- _What the task asks_
Please give back word for word the lines below, from the first one through the one with "IR pin OUT: RX -> SDA".

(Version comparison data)
· · ·

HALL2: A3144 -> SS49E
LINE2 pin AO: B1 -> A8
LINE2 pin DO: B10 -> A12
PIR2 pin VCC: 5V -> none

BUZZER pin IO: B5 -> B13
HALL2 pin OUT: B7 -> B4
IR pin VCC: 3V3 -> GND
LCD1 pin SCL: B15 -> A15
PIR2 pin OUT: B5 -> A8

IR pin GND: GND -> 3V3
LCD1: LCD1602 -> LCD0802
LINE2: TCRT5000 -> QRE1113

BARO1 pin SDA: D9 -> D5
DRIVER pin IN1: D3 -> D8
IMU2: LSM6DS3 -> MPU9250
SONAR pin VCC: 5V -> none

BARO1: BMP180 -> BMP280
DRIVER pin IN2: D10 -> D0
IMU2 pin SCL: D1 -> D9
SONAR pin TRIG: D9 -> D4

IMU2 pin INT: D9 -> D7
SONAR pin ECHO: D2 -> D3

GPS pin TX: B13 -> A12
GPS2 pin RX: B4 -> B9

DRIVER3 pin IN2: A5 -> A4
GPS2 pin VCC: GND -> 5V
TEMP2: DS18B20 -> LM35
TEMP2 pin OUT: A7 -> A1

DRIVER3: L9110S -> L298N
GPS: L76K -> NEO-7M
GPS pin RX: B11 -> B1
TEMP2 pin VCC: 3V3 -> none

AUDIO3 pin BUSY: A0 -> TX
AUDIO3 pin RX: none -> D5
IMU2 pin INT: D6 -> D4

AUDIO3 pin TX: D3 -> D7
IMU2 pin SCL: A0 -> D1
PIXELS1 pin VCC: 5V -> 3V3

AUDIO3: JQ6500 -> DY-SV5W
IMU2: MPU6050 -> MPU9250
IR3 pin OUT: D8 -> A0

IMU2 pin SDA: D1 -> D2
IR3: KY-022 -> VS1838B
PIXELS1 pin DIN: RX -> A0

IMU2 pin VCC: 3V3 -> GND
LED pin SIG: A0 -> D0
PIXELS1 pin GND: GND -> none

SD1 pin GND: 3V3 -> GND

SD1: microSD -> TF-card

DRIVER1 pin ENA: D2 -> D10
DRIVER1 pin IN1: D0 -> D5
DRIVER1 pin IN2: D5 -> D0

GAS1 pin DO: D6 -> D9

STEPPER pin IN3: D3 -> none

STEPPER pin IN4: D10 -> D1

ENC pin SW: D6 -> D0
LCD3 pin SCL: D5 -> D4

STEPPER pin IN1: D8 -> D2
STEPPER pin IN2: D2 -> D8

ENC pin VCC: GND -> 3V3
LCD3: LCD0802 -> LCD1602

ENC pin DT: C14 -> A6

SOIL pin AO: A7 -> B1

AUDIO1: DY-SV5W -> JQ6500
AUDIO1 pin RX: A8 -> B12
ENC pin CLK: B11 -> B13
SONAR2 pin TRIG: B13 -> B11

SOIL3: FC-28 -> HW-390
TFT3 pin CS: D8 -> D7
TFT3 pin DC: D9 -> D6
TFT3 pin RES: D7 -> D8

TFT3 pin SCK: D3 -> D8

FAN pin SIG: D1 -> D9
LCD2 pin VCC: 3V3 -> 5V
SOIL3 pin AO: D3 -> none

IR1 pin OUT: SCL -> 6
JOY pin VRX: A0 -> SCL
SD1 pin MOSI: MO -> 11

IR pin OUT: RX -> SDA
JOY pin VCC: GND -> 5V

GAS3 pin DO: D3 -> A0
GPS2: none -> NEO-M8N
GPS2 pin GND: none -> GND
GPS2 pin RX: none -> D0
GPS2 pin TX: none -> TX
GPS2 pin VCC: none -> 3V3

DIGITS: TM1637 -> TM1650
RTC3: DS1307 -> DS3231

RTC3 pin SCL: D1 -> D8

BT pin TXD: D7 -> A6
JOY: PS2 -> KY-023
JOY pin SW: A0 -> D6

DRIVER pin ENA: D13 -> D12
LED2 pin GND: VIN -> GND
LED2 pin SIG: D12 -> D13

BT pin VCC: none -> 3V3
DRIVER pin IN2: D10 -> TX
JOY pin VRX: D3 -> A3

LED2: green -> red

· · ·

- _Finished task_
HALL2: A3144 -> SS49E
LINE2 pin AO: B1 -> A8
LINE2 pin DO: B10 -> A12
PIR2 pin VCC: 5V -> none

BUZZER pin IO: B5 -> B13
HALL2 pin OUT: B7 -> B4
IR pin VCC: 3V3 -> GND
LCD1 pin SCL: B15 -> A15
PIR2 pin OUT: B5 -> A8

IR pin GND: GND -> 3V3
LCD1: LCD1602 -> LCD0802
LINE2: TCRT5000 -> QRE1113

BARO1 pin SDA: D9 -> D5
DRIVER pin IN1: D3 -> D8
IMU2: LSM6DS3 -> MPU9250
SONAR pin VCC: 5V -> none

BARO1: BMP180 -> BMP280
DRIVER pin IN2: D10 -> D0
IMU2 pin SCL: D1 -> D9
SONAR pin TRIG: D9 -> D4

IMU2 pin INT: D9 -> D7
SONAR pin ECHO: D2 -> D3

GPS pin TX: B13 -> A12
GPS2 pin RX: B4 -> B9

DRIVER3 pin IN2: A5 -> A4
GPS2 pin VCC: GND -> 5V
TEMP2: DS18B20 -> LM35
TEMP2 pin OUT: A7 -> A1

DRIVER3: L9110S -> L298N
GPS: L76K -> NEO-7M
GPS pin RX: B11 -> B1
TEMP2 pin VCC: 3V3 -> none

AUDIO3 pin BUSY: A0 -> TX
AUDIO3 pin RX: none -> D5
IMU2 pin INT: D6 -> D4

AUDIO3 pin TX: D3 -> D7
IMU2 pin SCL: A0 -> D1
PIXELS1 pin VCC: 5V -> 3V3

AUDIO3: JQ6500 -> DY-SV5W
IMU2: MPU6050 -> MPU9250
IR3 pin OUT: D8 -> A0

IMU2 pin SDA: D1 -> D2
IR3: KY-022 -> VS1838B
PIXELS1 pin DIN: RX -> A0

IMU2 pin VCC: 3V3 -> GND
LED pin SIG: A0 -> D0
PIXELS1 pin GND: GND -> none

SD1 pin GND: 3V3 -> GND

SD1: microSD -> TF-card

DRIVER1 pin ENA: D2 -> D10
DRIVER1 pin IN1: D0 -> D5
DRIVER1 pin IN2: D5 -> D0

GAS1 pin DO: D6 -> D9

STEPPER pin IN3: D3 -> none

STEPPER pin IN4: D10 -> D1

ENC pin SW: D6 -> D0
LCD3 pin SCL: D5 -> D4

STEPPER pin IN1: D8 -> D2
STEPPER pin IN2: D2 -> D8

ENC pin VCC: GND -> 3V3
LCD3: LCD0802 -> LCD1602

ENC pin DT: C14 -> A6

SOIL pin AO: A7 -> B1

AUDIO1: DY-SV5W -> JQ6500
AUDIO1 pin RX: A8 -> B12
ENC pin CLK: B11 -> B13
SONAR2 pin TRIG: B13 -> B11

SOIL3: FC-28 -> HW-390
TFT3 pin CS: D8 -> D7
TFT3 pin DC: D9 -> D6
TFT3 pin RES: D7 -> D8

TFT3 pin SCK: D3 -> D8

FAN pin SIG: D1 -> D9
LCD2 pin VCC: 3V3 -> 5V
SOIL3 pin AO: D3 -> none

IR1 pin OUT: SCL -> 6
JOY pin VRX: A0 -> SCL
SD1 pin MOSI: MO -> 11

IR pin OUT: RX -> SDA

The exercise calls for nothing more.